PROBLEM REQUIREMENTS
Each line of the data must reappear exactly in your answer, with no images included.

PROVIDED DATA
◆ ◆ ◆ ◆ ◆ ◆ ◆

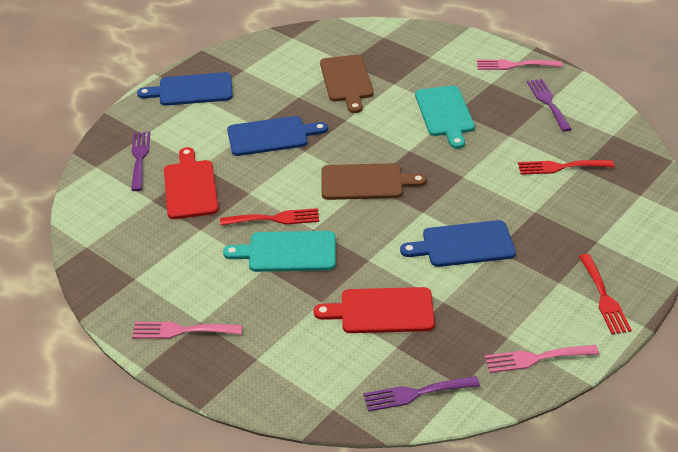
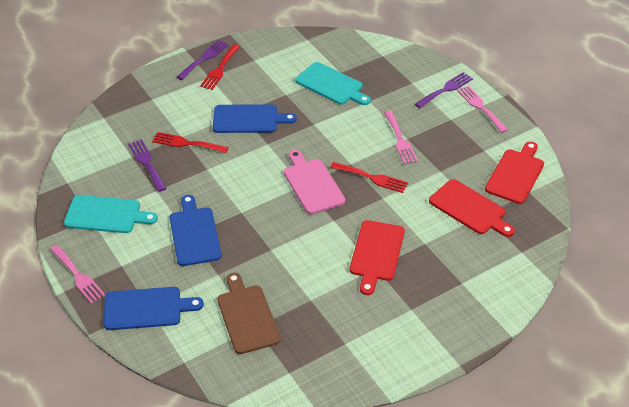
brown cutting board: 2 -> 1
pink cutting board: 0 -> 1
red cutting board: 2 -> 3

◆ ◆ ◆ ◆ ◆ ◆ ◆

SOLUTION TO THE PROBLEM
brown cutting board: 2 -> 1
pink cutting board: 0 -> 1
red cutting board: 2 -> 3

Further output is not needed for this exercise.